■ **About this exercise**: Please count how many lines below contain the word "moved" and reply with only that number.

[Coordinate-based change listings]

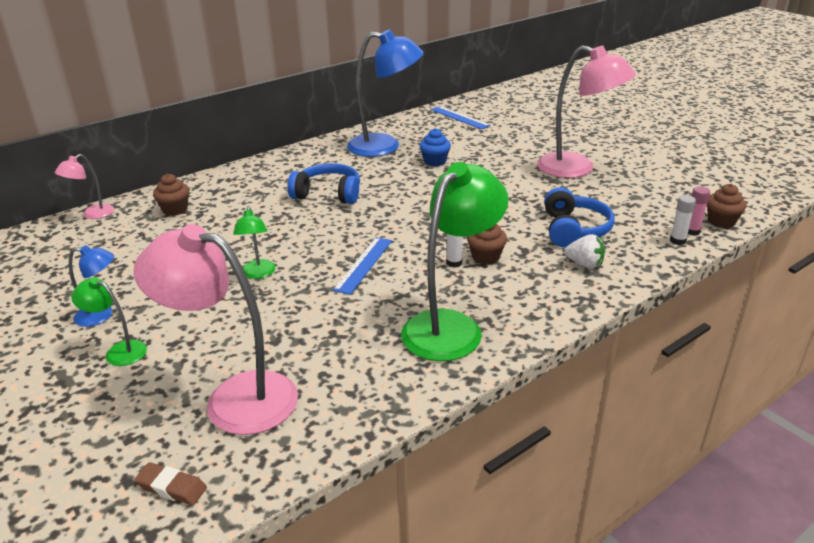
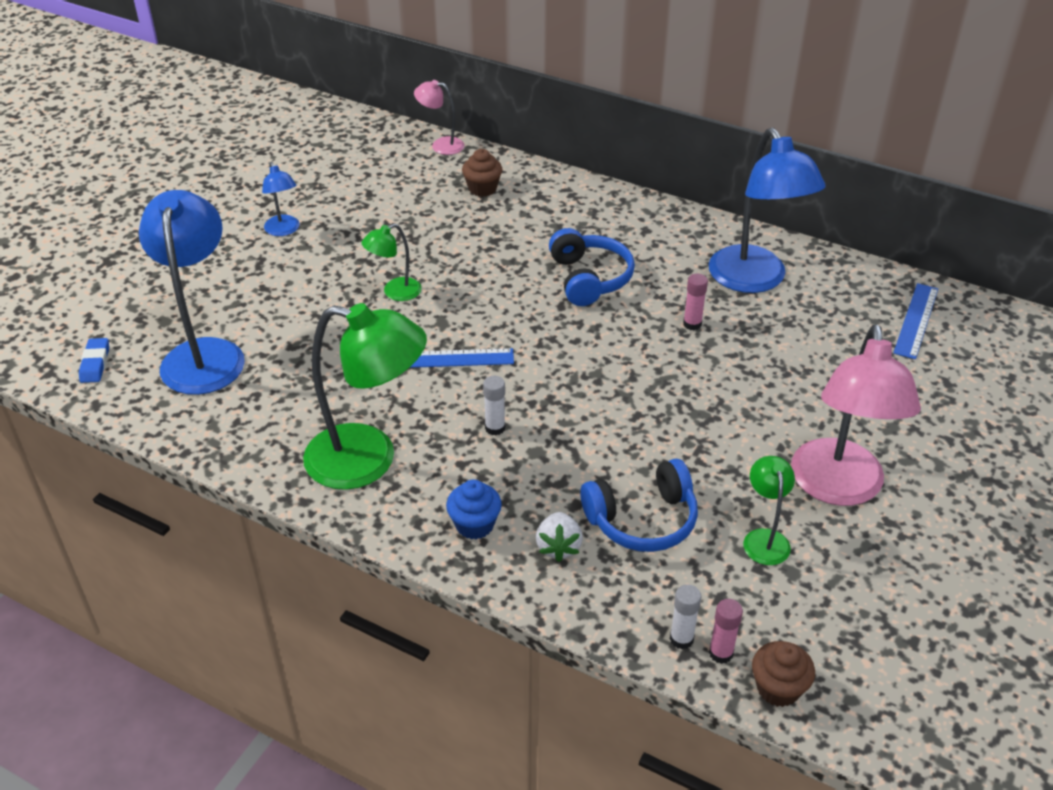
camera: 65 degrees right, 10 degrees up
green lamp [71,277,147,366] -> green lamp moved to [743,456,795,565]
pink lamp [133,224,298,435] -> blue lamp [139,190,245,395]
brown eraser [134,462,207,505] -> blue eraser [79,338,109,383]
blue cupcake [419,128,451,166] -> blue cupcake moved to [446,480,502,539]
brown cupcake [467,224,507,265] -> none
none -> pink glue stick [683,273,708,330]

■ **Result of this exercise**: 2